▸ **PROBLEM REQUIREMENTS**
Report, as a bare number, how many lines in the data contain "round".

▸ **ENTRIES SHOWN**
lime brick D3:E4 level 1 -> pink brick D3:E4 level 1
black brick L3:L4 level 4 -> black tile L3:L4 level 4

--

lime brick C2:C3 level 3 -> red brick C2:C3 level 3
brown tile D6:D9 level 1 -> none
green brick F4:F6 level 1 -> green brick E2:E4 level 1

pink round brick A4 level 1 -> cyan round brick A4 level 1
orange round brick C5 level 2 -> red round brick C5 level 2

--

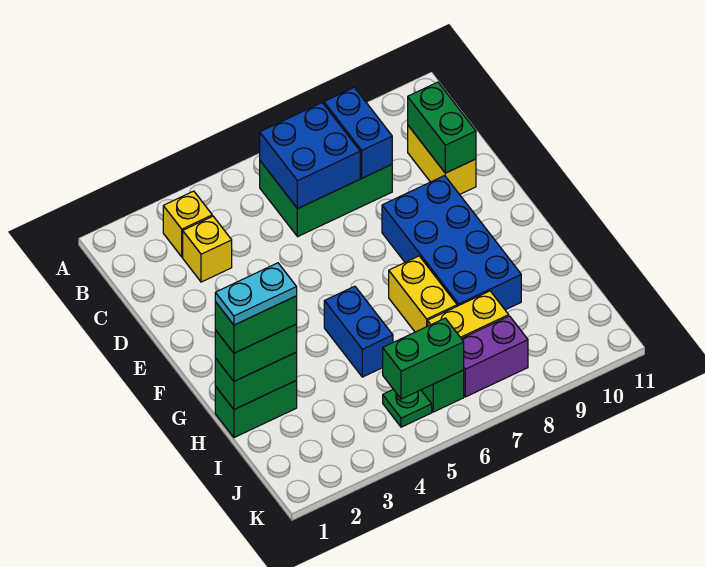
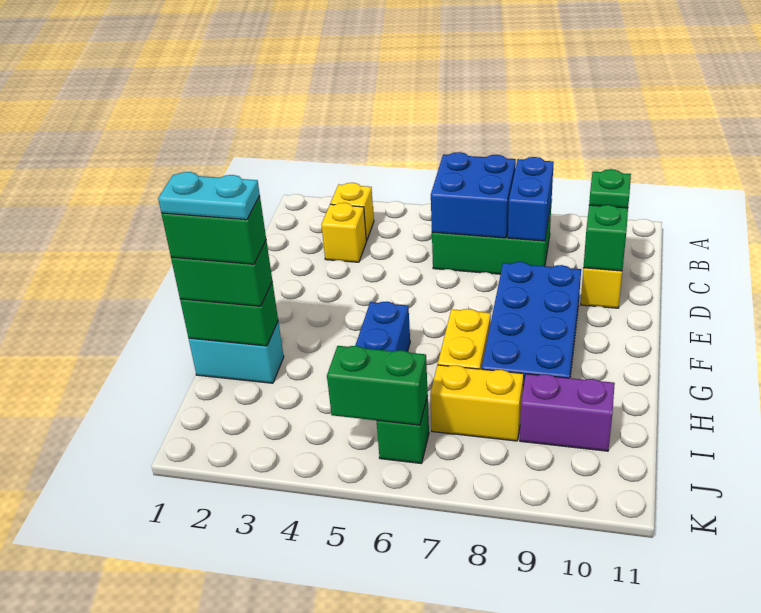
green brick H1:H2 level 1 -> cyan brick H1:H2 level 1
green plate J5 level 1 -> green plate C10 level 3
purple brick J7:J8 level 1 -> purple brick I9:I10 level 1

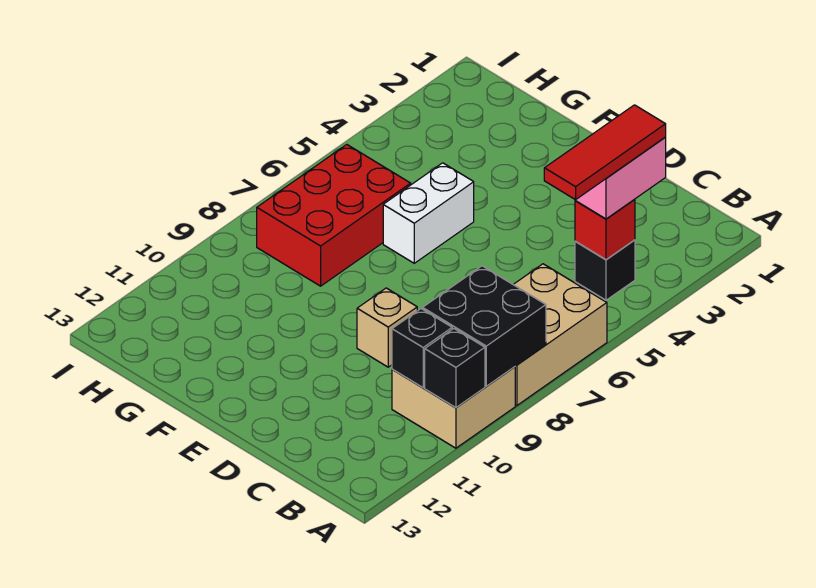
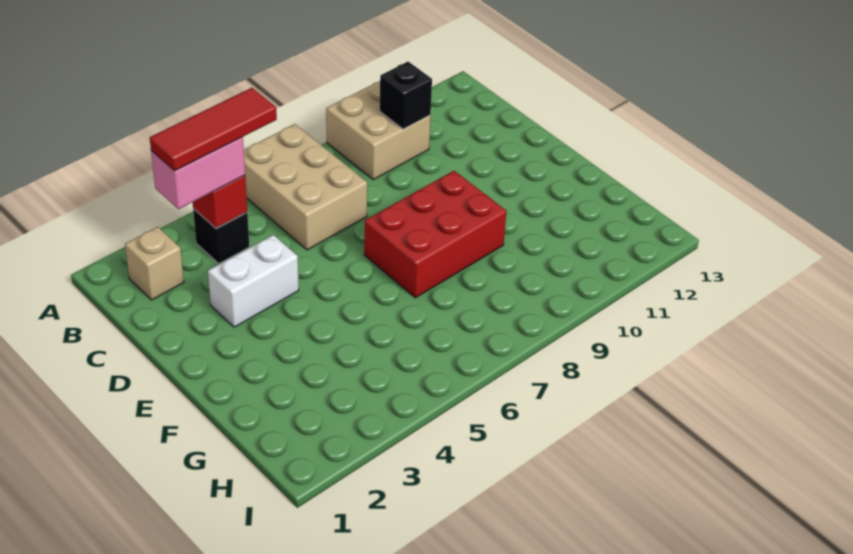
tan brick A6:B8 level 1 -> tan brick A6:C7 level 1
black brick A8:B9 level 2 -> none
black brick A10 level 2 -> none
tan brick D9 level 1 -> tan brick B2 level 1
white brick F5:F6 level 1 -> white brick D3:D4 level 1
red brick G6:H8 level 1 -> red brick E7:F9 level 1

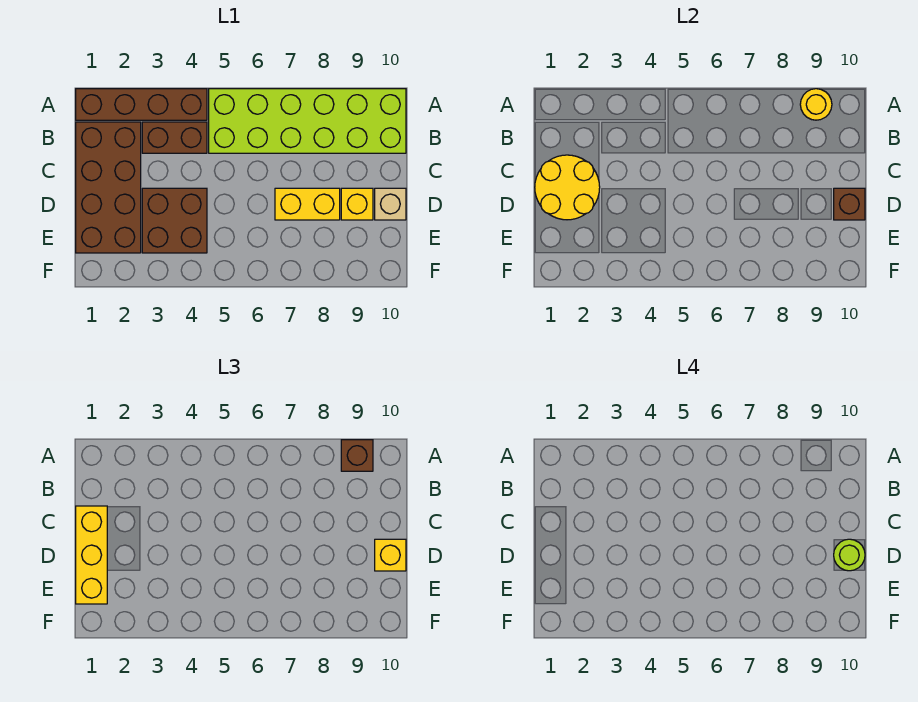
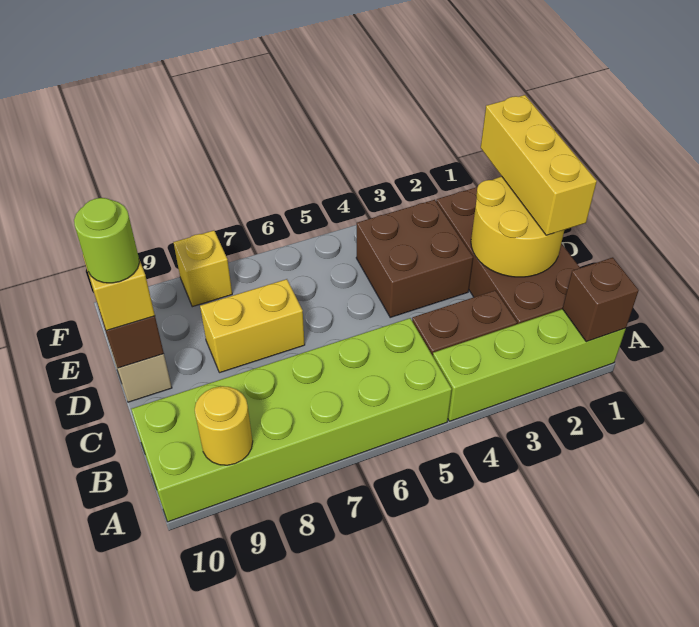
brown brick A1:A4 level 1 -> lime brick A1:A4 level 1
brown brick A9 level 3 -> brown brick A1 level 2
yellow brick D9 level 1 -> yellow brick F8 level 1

▸ **RESPONSE AREA**
2